→ **TASK STATEMENT**:
Wherever the string "TICK" shows up in the records below, return that line.

→ **MATERIALS PROVIDED**:
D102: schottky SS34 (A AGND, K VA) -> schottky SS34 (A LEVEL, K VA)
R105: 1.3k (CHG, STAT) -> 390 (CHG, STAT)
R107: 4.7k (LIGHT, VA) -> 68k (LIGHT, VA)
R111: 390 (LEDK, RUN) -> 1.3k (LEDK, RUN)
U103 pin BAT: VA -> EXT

...

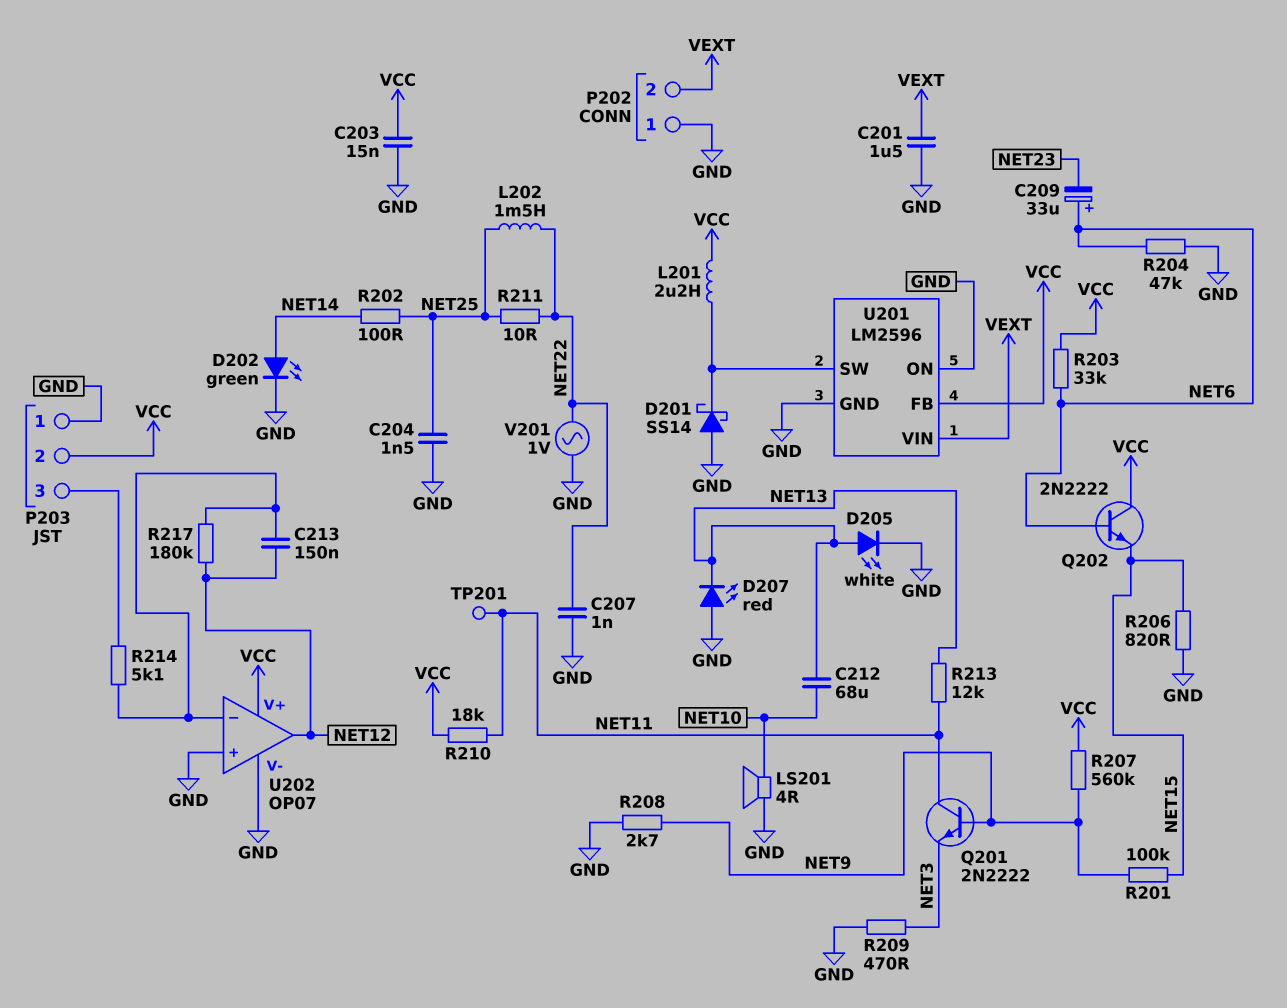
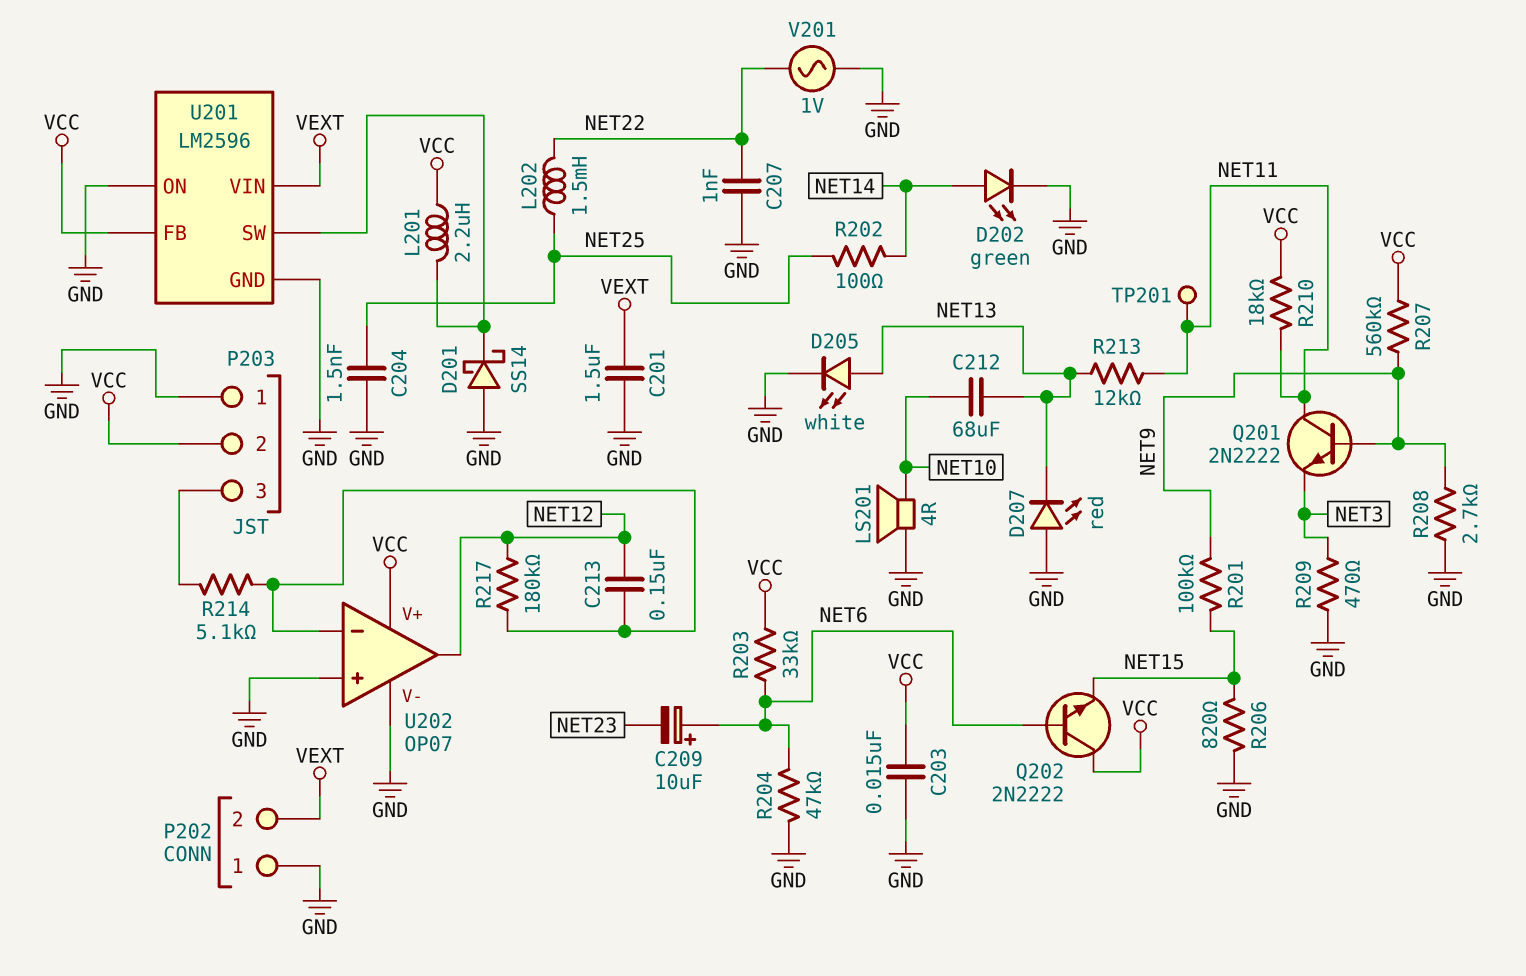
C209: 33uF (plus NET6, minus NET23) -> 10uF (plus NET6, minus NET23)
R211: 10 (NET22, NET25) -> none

==

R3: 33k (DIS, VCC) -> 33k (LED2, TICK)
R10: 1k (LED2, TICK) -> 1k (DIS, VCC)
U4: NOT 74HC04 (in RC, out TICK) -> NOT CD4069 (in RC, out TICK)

→ **EXERCISE ANSWER**:
R3: 33k (DIS, VCC) -> 33k (LED2, TICK)
R10: 1k (LED2, TICK) -> 1k (DIS, VCC)
U4: NOT 74HC04 (in RC, out TICK) -> NOT CD4069 (in RC, out TICK)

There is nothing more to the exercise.